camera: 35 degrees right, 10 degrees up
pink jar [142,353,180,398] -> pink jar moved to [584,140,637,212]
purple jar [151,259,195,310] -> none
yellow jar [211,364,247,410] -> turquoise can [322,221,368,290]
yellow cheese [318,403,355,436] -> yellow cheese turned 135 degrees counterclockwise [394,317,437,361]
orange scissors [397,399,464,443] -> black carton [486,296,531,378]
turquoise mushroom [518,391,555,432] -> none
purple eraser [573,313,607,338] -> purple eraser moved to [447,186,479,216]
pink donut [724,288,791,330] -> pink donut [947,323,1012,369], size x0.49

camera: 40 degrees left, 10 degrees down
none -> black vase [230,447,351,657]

==

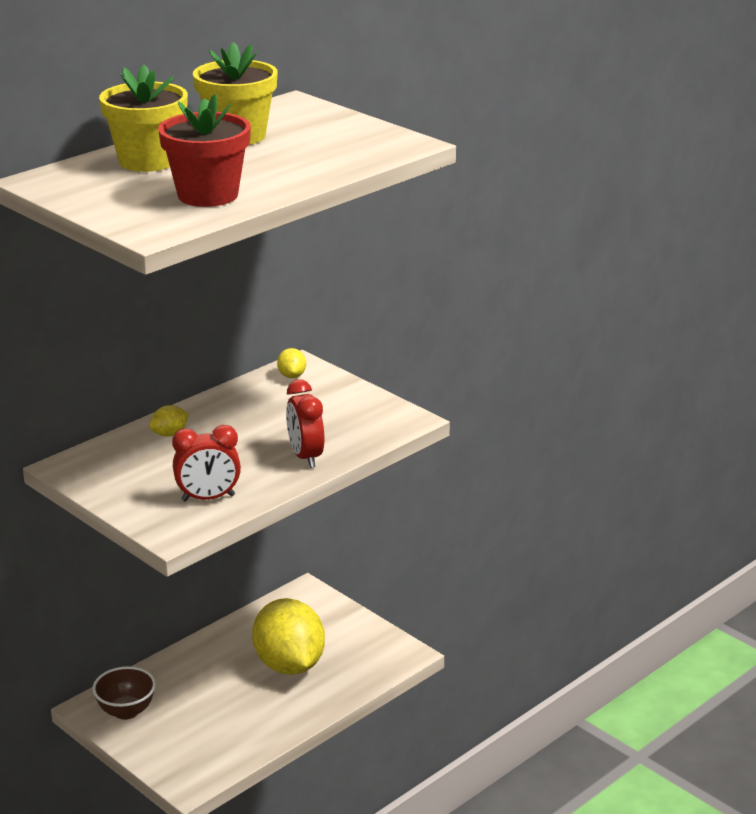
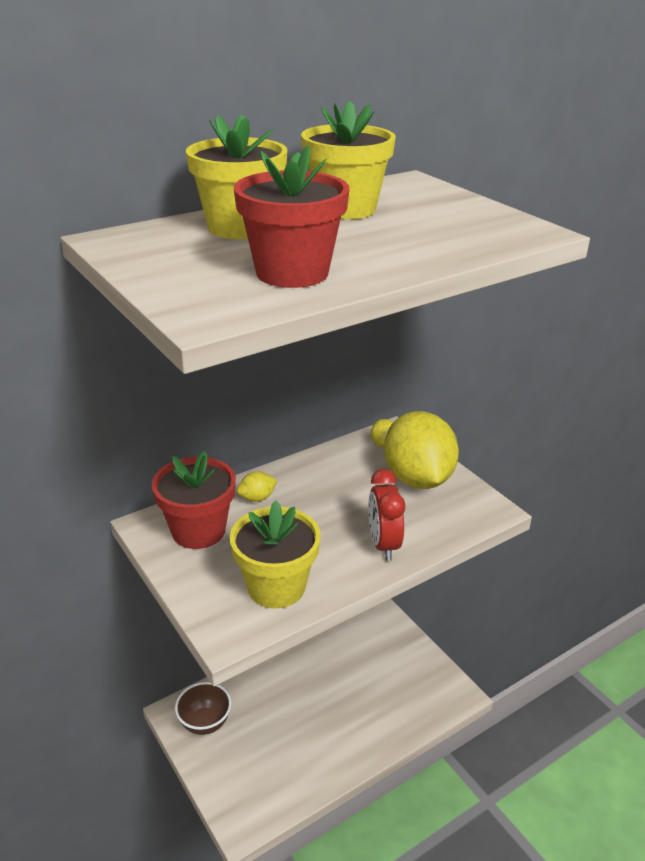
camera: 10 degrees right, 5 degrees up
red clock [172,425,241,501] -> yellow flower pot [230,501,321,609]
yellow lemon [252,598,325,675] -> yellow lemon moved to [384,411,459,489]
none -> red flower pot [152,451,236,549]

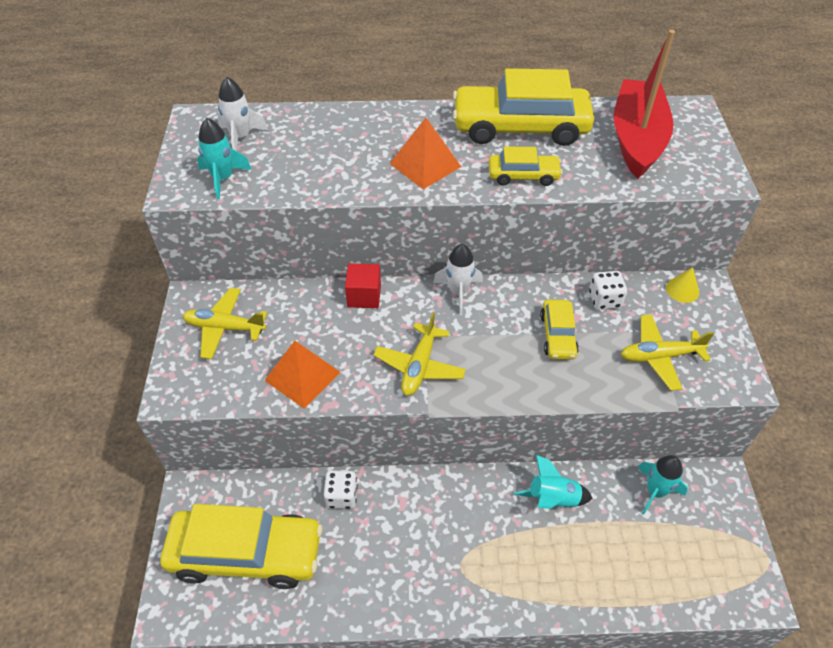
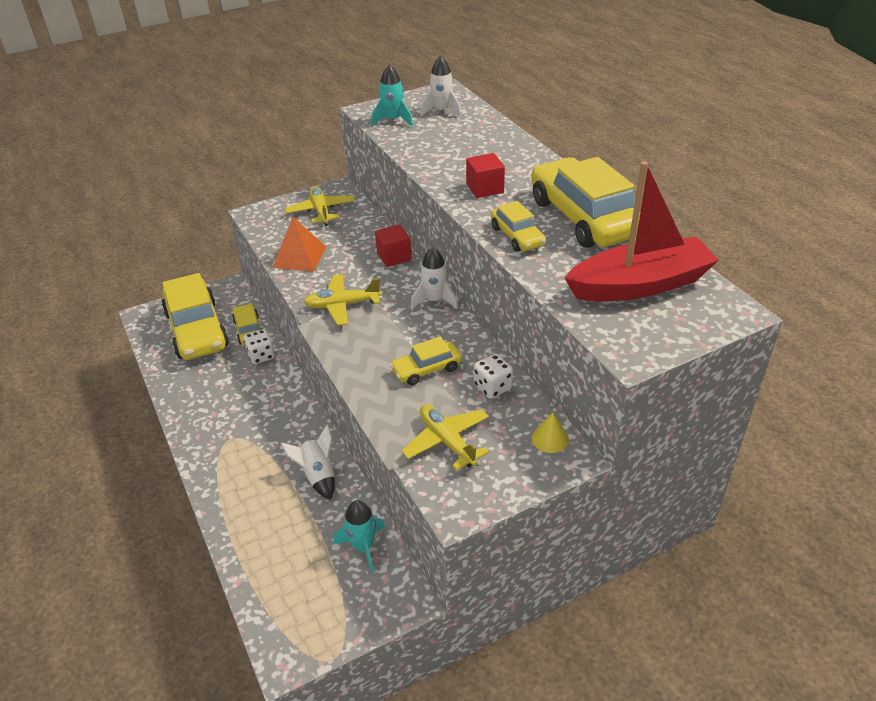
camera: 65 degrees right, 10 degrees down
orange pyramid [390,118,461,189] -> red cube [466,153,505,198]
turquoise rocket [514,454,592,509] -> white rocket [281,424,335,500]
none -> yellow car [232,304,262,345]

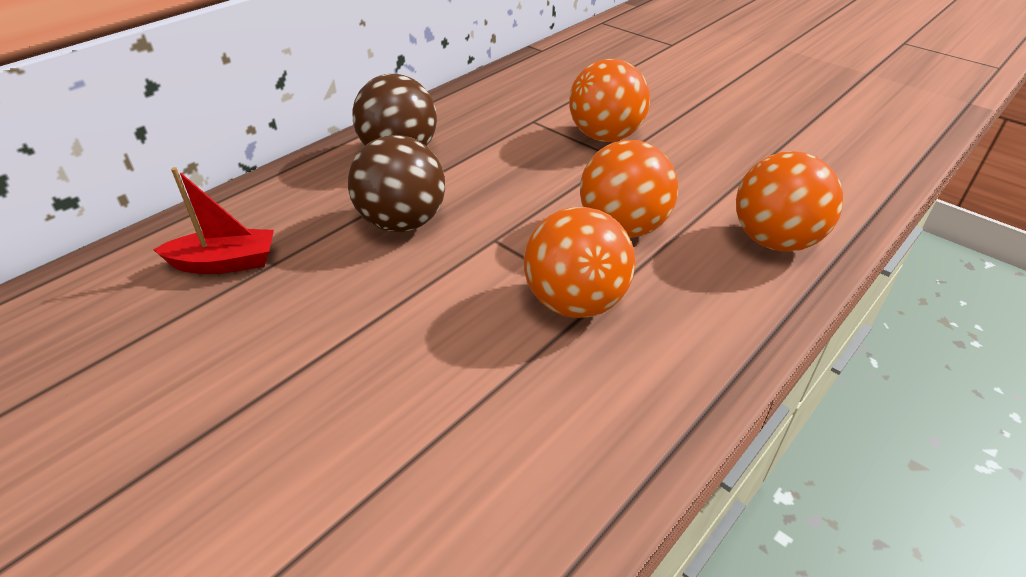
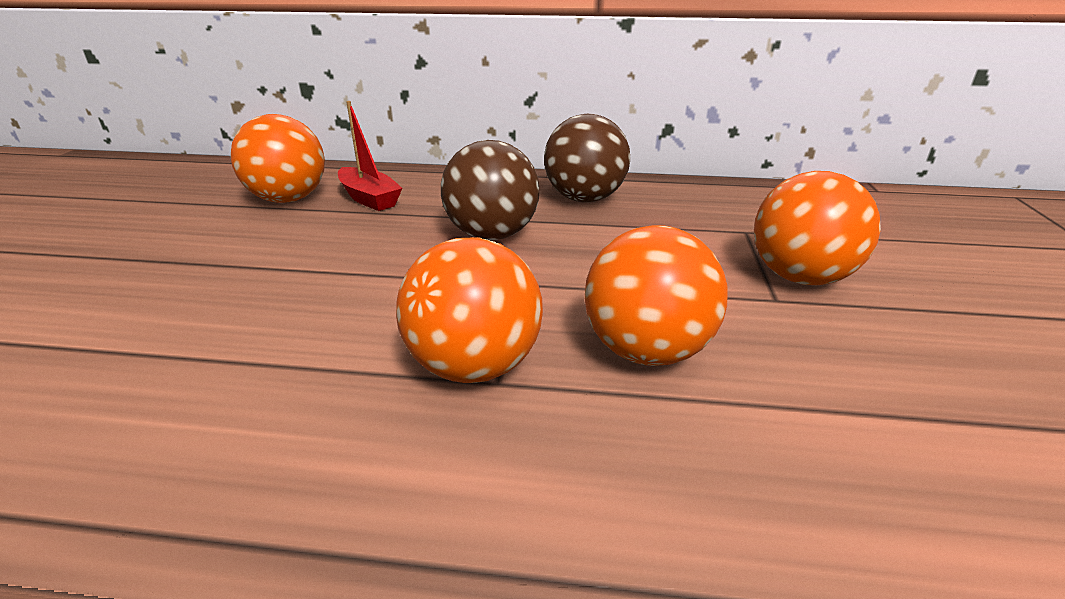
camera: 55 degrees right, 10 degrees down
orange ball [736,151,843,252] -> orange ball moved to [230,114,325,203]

...

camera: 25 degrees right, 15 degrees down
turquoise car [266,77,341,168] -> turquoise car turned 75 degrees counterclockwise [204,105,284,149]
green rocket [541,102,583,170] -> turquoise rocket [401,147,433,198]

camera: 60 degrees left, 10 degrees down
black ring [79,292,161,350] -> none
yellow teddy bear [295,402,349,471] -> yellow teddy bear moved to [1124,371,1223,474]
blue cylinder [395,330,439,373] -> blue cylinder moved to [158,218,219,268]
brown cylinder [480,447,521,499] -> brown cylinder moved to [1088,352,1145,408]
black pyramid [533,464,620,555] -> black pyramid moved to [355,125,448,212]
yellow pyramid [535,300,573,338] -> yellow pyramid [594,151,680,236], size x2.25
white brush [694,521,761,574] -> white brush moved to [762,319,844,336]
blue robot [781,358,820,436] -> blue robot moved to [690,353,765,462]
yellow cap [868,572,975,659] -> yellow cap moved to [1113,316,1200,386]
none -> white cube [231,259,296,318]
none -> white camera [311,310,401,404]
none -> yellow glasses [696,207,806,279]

## Exercise directions
The answer should be a number alone: the count of lines in the records that hold the word "white".

## Worked solution
4